• [Activity]: For each line below that contains the string "diode", copy that line.

• [Exercise material]:
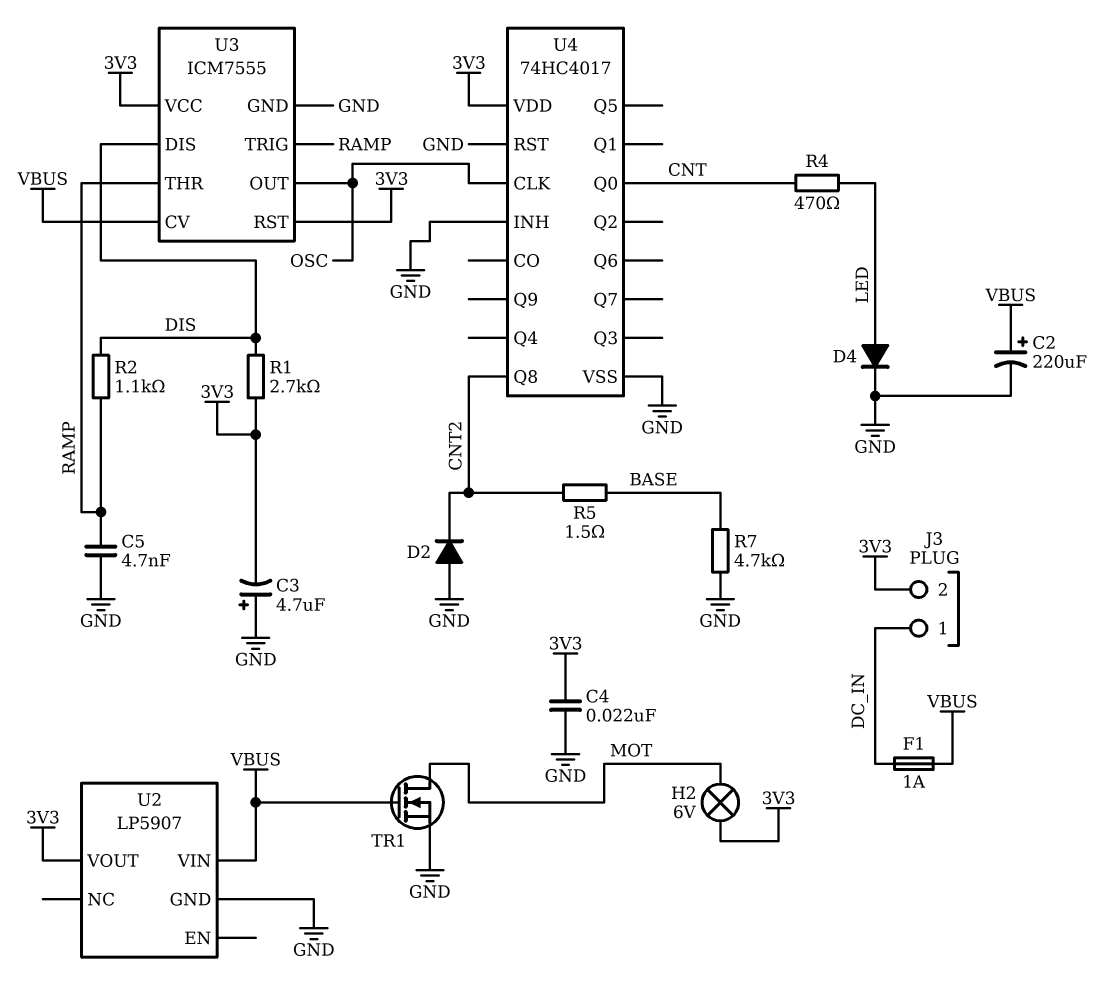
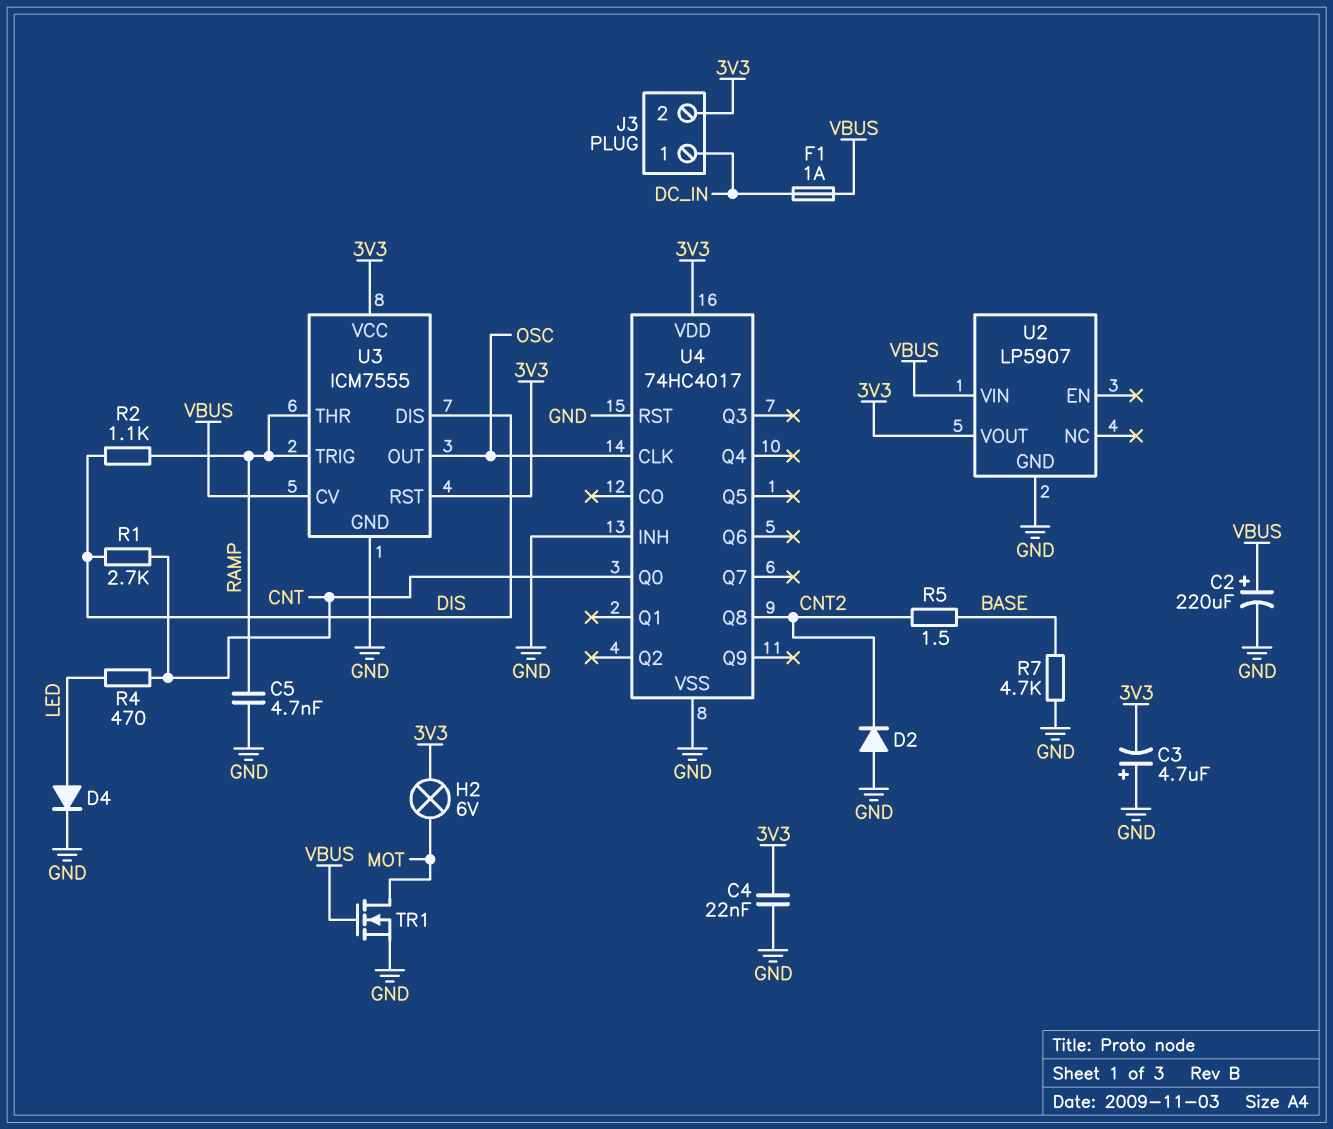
R1: 2.7k (3V3, DIS) -> 2.7k (CNT, DIS)

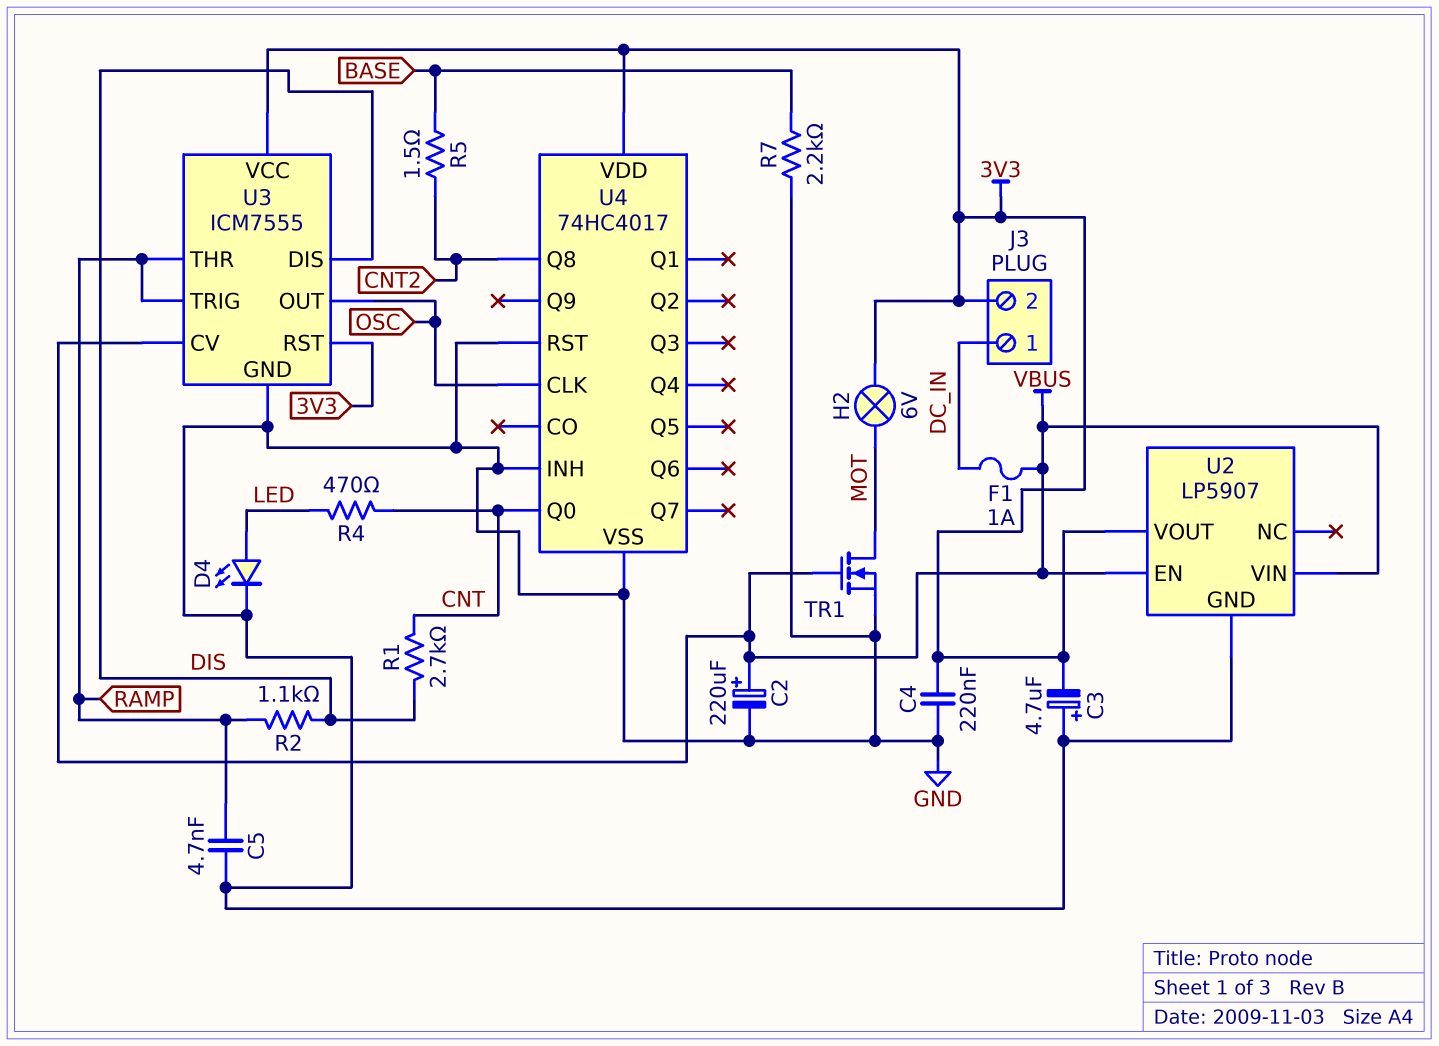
C4: 22nF (3V3, GND) -> 220nF (3V3, GND)
D2: diode (A GND, K CNT2) -> none
D4: diode (A LED, K GND) -> LED (A LED, K GND)
R7: 4.7k (BASE, GND) -> 2.2k (BASE, GND)
U2 pin EN: none -> VBUS

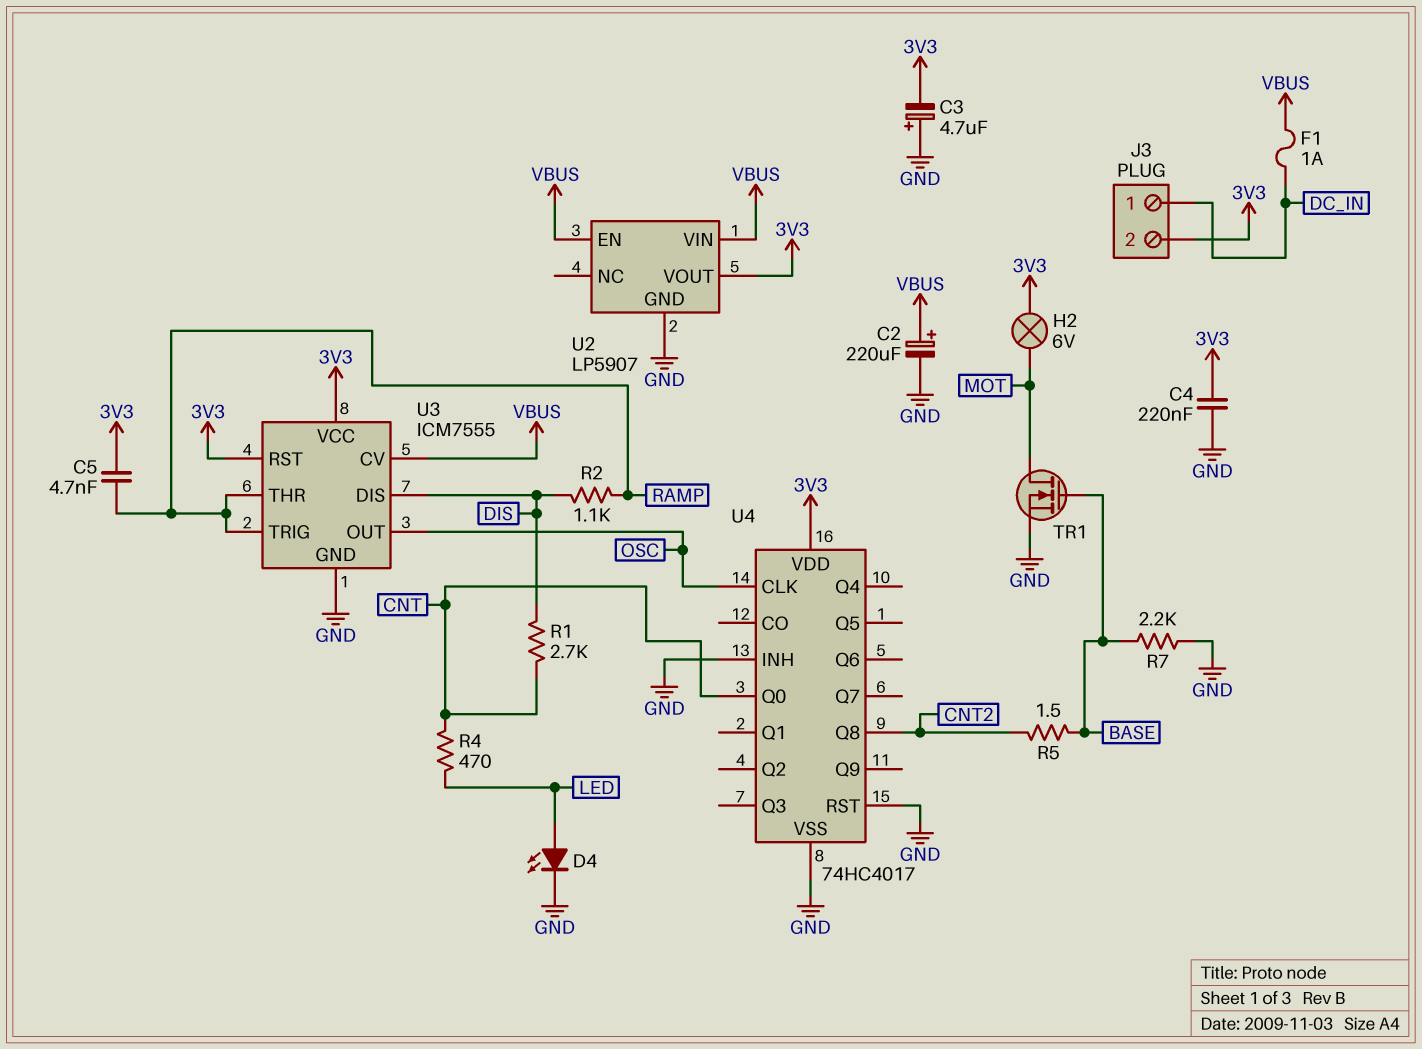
C5: 4.7nF (GND, RAMP) -> 4.7nF (3V3, RAMP)
TR1: NMOS (G VBUS, D MOT, S GND) -> NMOS (G BASE, D MOT, S GND)

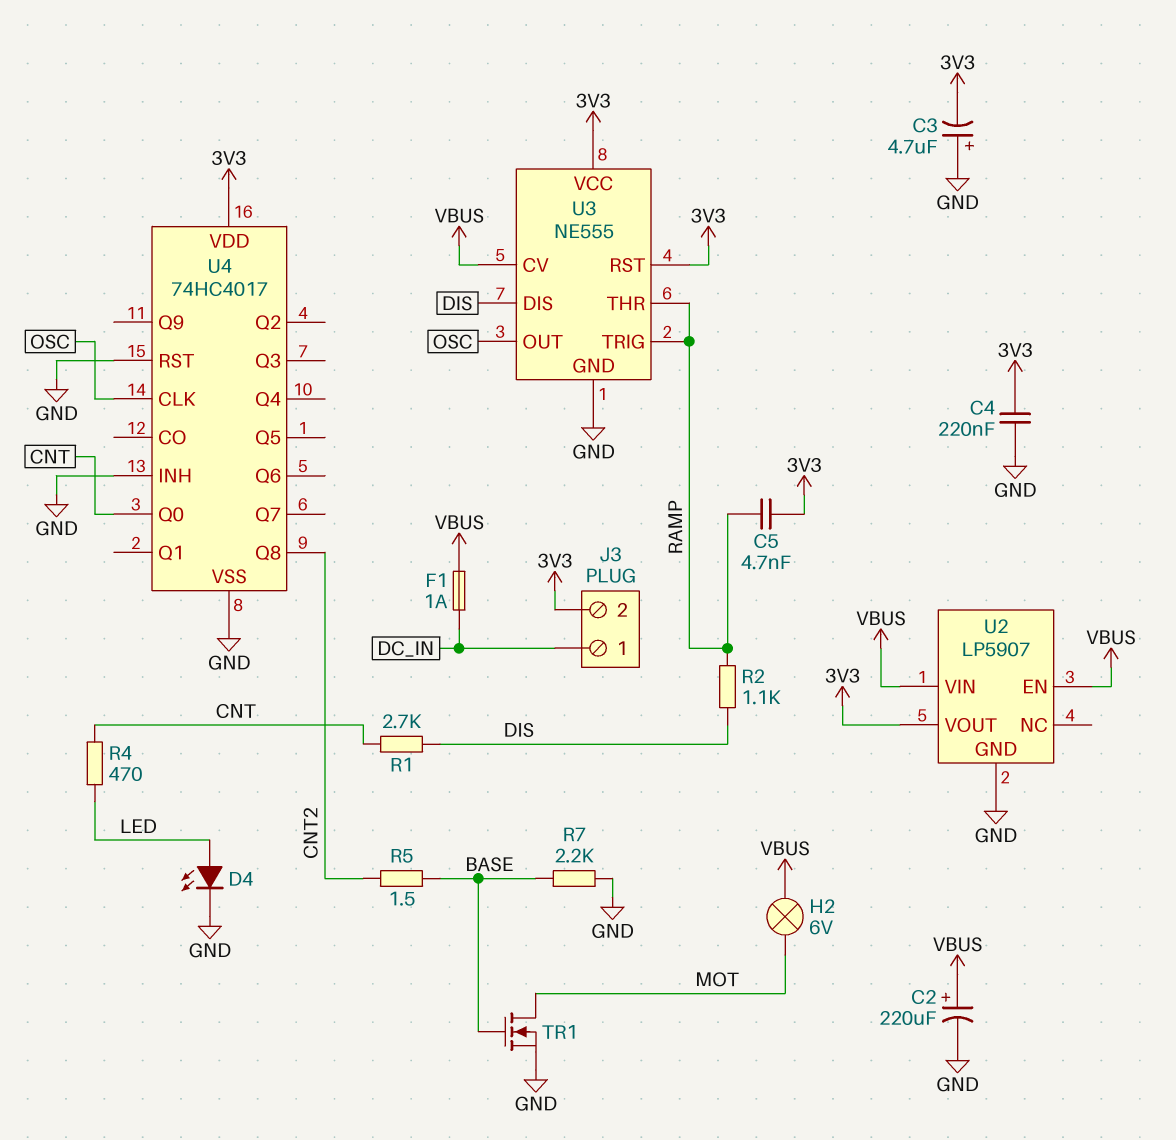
H2: lamp 6V (3V3, MOT) -> lamp 6V (MOT, VBUS)
U3: ICM7555 -> NE555

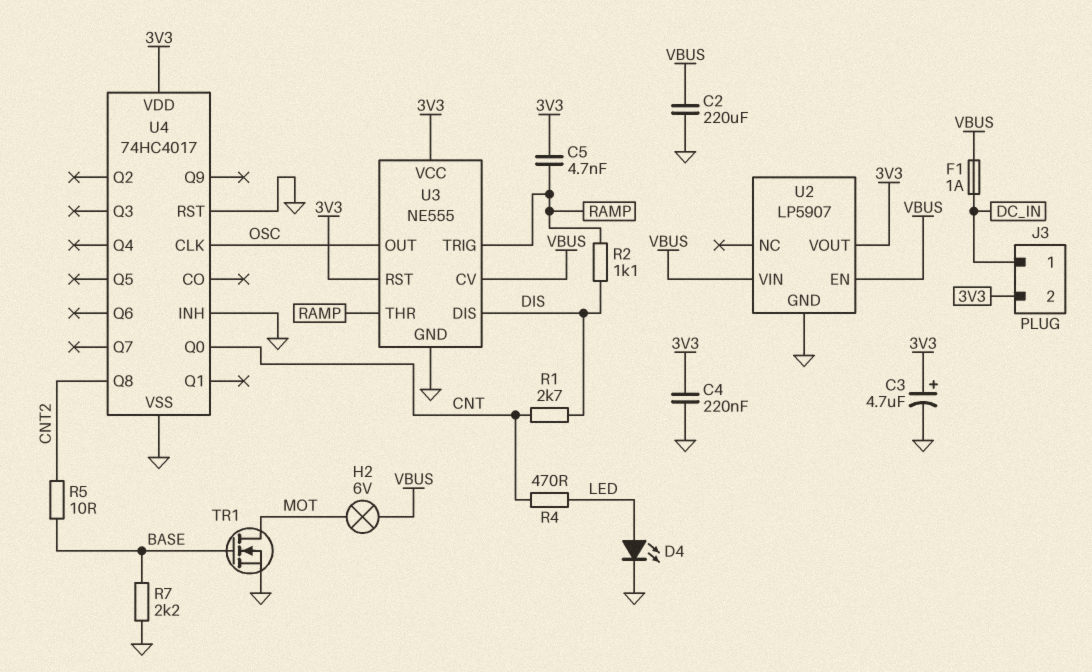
C2: 220uF (plus VBUS, minus GND) -> 220uF (GND, VBUS)
C3: 4.7uF (plus GND, minus 3V3) -> 4.7uF (plus 3V3, minus GND)
R5: 1.5 (BASE, CNT2) -> 10 (BASE, CNT2)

• [Problem solution]:
D2: diode (A GND, K CNT2) -> none
D4: diode (A LED, K GND) -> LED (A LED, K GND)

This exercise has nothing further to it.